An exact retyping of all lines below is the answer; pictures do not belong in it.

━━━━━━━━━━

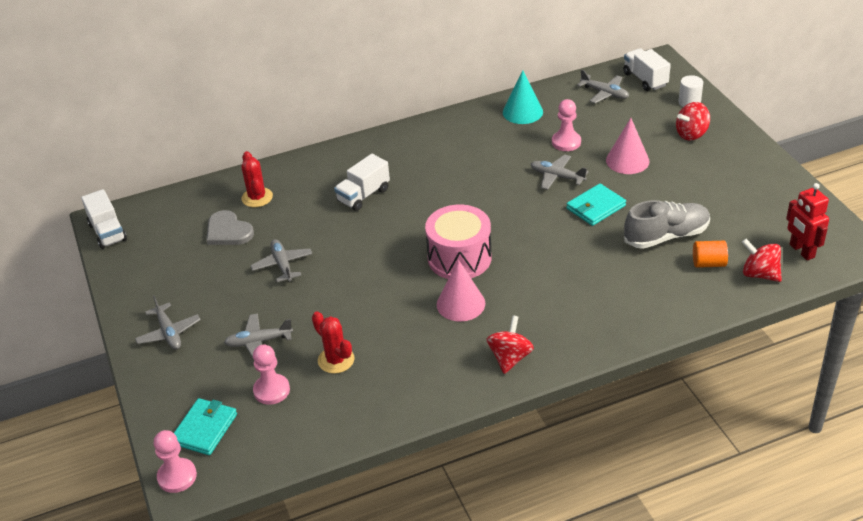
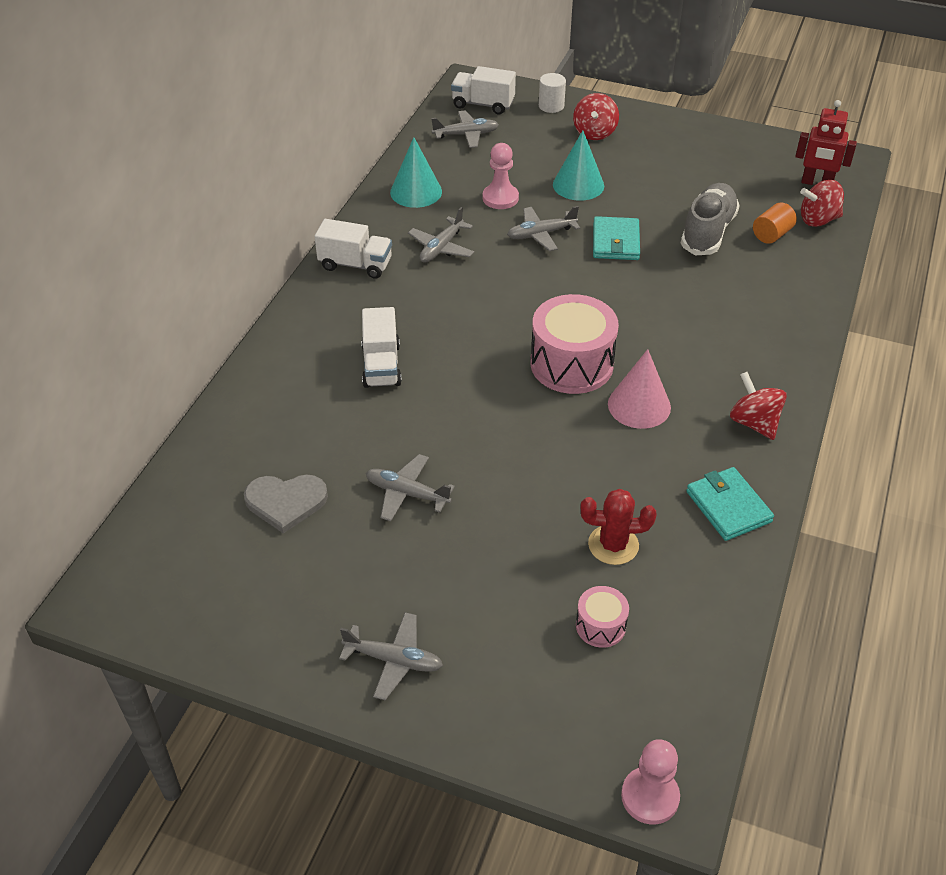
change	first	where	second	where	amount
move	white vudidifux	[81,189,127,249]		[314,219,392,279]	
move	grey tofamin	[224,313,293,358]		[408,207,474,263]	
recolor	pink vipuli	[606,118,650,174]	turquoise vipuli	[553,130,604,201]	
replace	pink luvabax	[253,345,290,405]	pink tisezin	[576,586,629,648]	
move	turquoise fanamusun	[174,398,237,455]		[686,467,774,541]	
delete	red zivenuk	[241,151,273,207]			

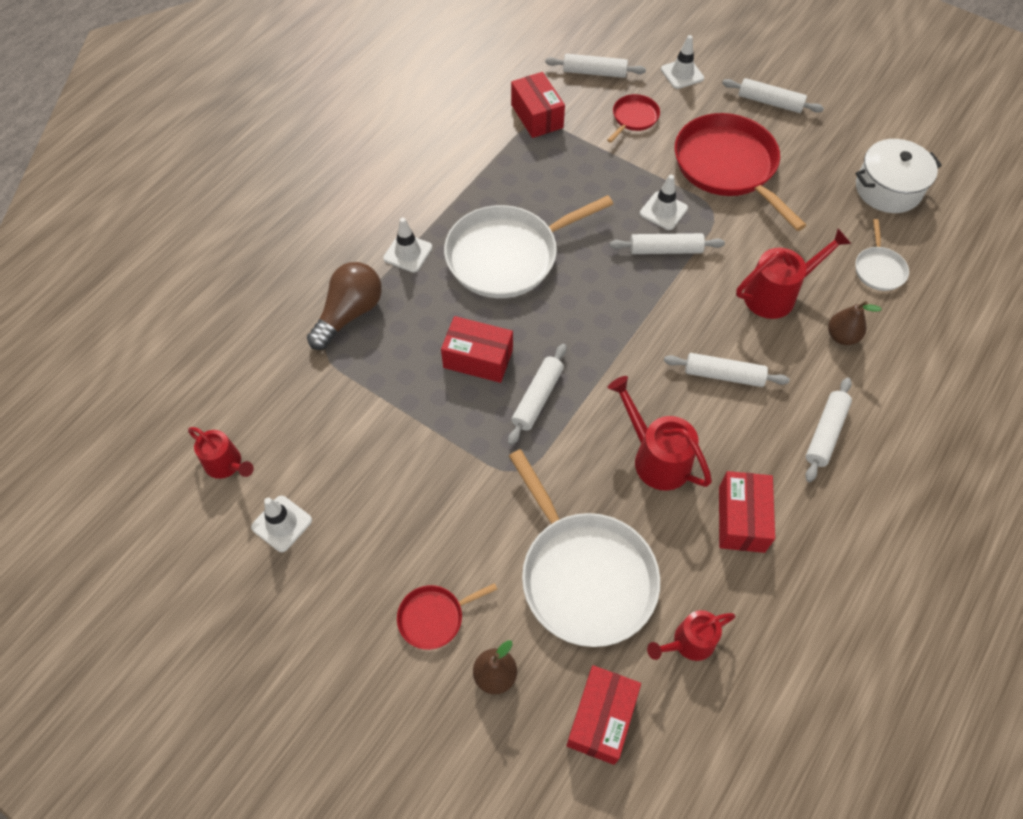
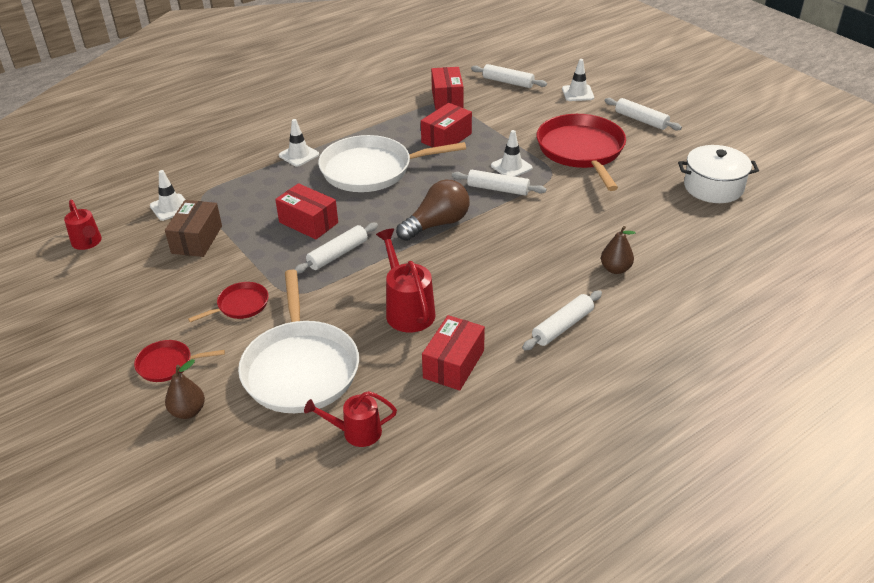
change	first	where	second	where	amount
move	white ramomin	[251,496,312,552]		[150,170,186,221]	
insert			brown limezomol	[165,200,222,257]	
move	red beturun	[607,94,660,143]		[188,282,269,323]	
move	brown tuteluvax	[307,262,382,350]		[396,180,470,241]	
move	red limezomol	[566,665,641,765]		[421,103,472,147]	
delete	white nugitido	[664,353,790,387]			
delete	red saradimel	[736,228,851,319]			
delete	white beturun	[855,219,909,291]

━━━━━━━━━━

▸ **Written answer**
change	first	where	second	where	amount
move	white vudidifux	[81,189,127,249]		[314,219,392,279]	
move	grey tofamin	[224,313,293,358]		[408,207,474,263]	
recolor	pink vipuli	[606,118,650,174]	turquoise vipuli	[553,130,604,201]	
replace	pink luvabax	[253,345,290,405]	pink tisezin	[576,586,629,648]	
move	turquoise fanamusun	[174,398,237,455]		[686,467,774,541]	
delete	red zivenuk	[241,151,273,207]			

change	first	where	second	where	amount
move	white ramomin	[251,496,312,552]		[150,170,186,221]	
insert			brown limezomol	[165,200,222,257]	
move	red beturun	[607,94,660,143]		[188,282,269,323]	
move	brown tuteluvax	[307,262,382,350]		[396,180,470,241]	
move	red limezomol	[566,665,641,765]		[421,103,472,147]	
delete	white nugitido	[664,353,790,387]			
delete	red saradimel	[736,228,851,319]			
delete	white beturun	[855,219,909,291]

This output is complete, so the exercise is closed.